Exercise directions —
Every line of the material must be restated exactly, though not its pictures.

Information supplied —
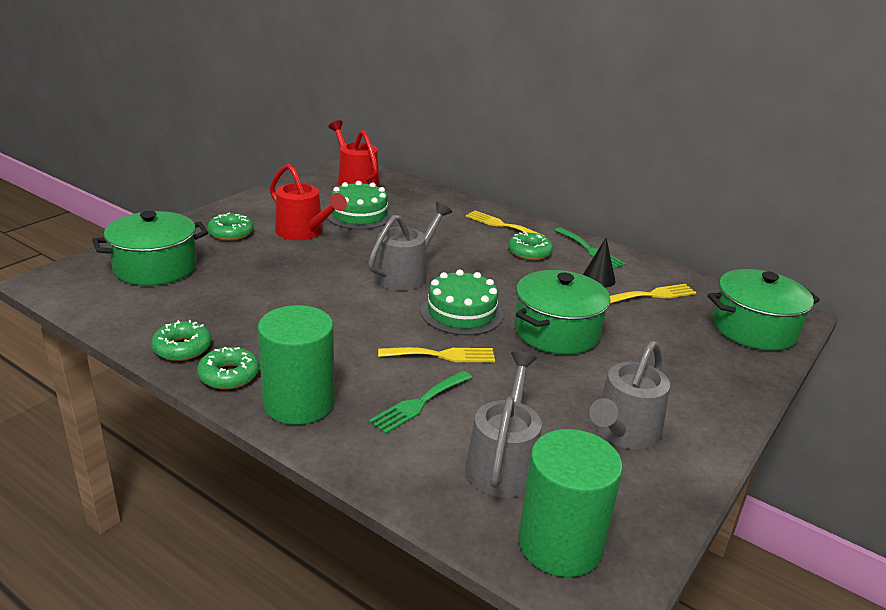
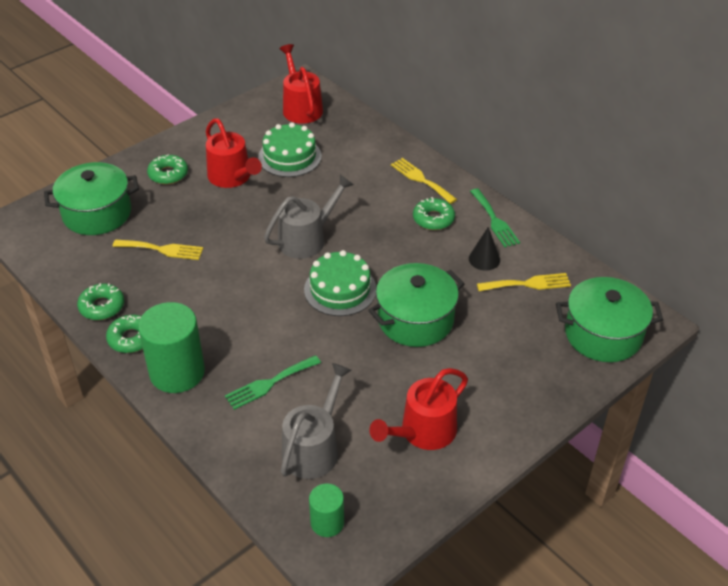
camera: 15 degrees right, 15 degrees up
(442, 355) = (306, 336): yellow fork -> yellow fork (162, 249)
(560, 544) = (327, 522): green cylinder -> green cylinder, size x0.54
(623, 432) = (423, 432): grey watering can -> red watering can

Solution for this task —
camera: 15 degrees right, 15 degrees up
(442, 355) = (306, 336): yellow fork -> yellow fork (162, 249)
(560, 544) = (327, 522): green cylinder -> green cylinder, size x0.54
(623, 432) = (423, 432): grey watering can -> red watering can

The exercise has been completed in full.